→ Exercise prompt
The answer should hold exactly the lines of the entries below from the one containing "RELAY pin IN2: 12 -> 9" through the last line, both included.

→ Given data
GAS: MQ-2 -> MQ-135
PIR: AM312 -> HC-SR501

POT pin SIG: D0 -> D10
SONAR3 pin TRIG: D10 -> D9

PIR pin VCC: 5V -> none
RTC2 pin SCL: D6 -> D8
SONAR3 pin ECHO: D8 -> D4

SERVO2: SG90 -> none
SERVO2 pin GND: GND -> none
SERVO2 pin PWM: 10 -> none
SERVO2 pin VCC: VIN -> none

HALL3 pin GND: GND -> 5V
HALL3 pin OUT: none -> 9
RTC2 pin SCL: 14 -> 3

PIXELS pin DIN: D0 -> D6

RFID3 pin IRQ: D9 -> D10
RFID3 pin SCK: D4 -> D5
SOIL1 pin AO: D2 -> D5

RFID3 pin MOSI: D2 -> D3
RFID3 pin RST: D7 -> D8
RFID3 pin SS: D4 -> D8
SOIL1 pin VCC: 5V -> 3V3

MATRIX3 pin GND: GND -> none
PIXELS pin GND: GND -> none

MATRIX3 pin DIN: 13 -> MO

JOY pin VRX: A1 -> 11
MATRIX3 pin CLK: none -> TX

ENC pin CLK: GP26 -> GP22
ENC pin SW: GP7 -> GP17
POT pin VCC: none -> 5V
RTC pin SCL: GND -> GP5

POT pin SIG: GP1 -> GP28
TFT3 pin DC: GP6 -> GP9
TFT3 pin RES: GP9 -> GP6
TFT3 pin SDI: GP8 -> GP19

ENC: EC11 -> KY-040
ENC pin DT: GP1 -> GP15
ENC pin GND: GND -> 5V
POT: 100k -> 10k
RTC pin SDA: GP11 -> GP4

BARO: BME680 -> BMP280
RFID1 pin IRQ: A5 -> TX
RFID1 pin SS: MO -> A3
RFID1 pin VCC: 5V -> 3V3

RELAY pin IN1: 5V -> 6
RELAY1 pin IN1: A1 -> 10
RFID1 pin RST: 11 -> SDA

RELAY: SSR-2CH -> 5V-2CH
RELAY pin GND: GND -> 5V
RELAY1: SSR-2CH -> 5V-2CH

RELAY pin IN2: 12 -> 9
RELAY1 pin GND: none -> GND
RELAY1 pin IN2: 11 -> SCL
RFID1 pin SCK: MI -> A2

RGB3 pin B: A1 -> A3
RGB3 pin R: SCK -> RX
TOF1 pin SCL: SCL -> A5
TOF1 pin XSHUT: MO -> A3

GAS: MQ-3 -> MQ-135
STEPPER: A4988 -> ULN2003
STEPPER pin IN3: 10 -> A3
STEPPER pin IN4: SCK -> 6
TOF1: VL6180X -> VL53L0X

→ Worked solution
RELAY pin IN2: 12 -> 9
RELAY1 pin GND: none -> GND
RELAY1 pin IN2: 11 -> SCL
RFID1 pin SCK: MI -> A2

RGB3 pin B: A1 -> A3
RGB3 pin R: SCK -> RX
TOF1 pin SCL: SCL -> A5
TOF1 pin XSHUT: MO -> A3

GAS: MQ-3 -> MQ-135
STEPPER: A4988 -> ULN2003
STEPPER pin IN3: 10 -> A3
STEPPER pin IN4: SCK -> 6
TOF1: VL6180X -> VL53L0X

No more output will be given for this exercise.